Problem to solve> No pictures belong in the copy, but every line of the material below must be reproduced exactly.

Data section>
◆ ◆ ◆ ◆

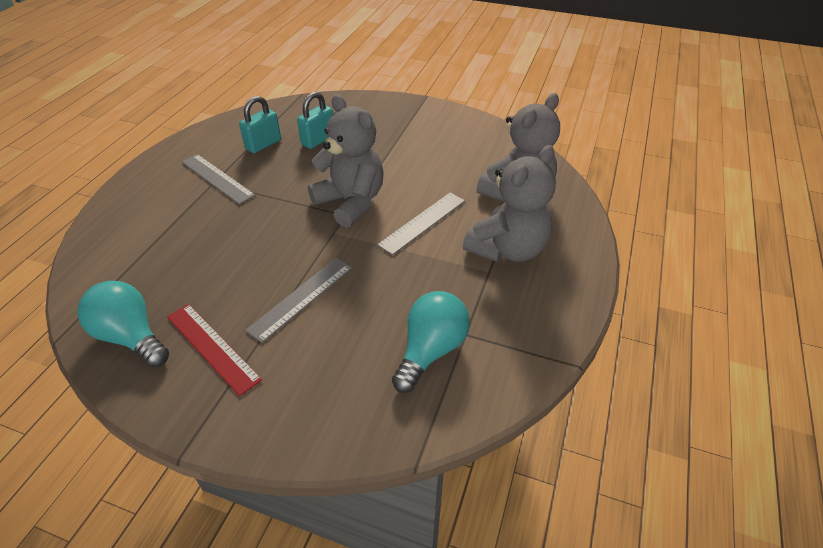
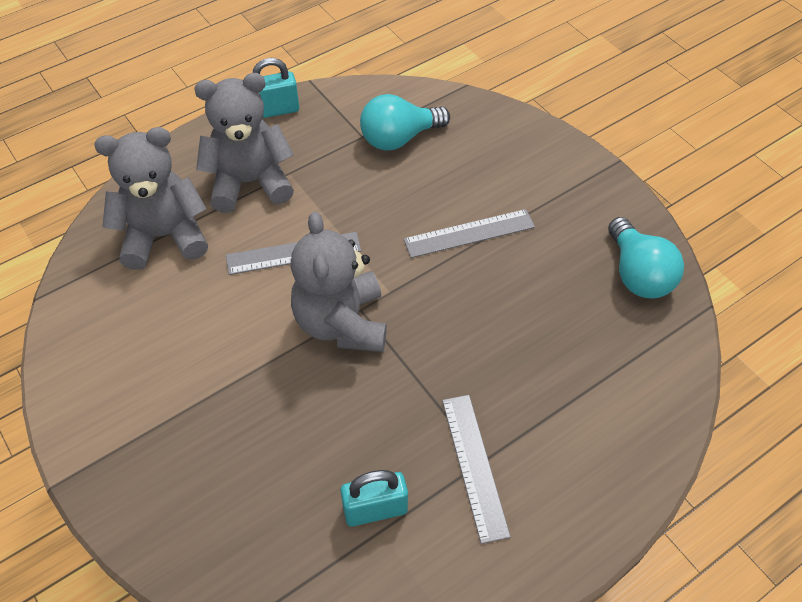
camera: 145 degrees left, 10 degrees up
(212, 347) = (568, 227): red ruler -> none
(318, 140) = (294, 470): turquoise padlock -> turquoise padlock (276, 110)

◆ ◆ ◆ ◆

Response for this exercise>
camera: 145 degrees left, 10 degrees up
(212, 347) = (568, 227): red ruler -> none
(318, 140) = (294, 470): turquoise padlock -> turquoise padlock (276, 110)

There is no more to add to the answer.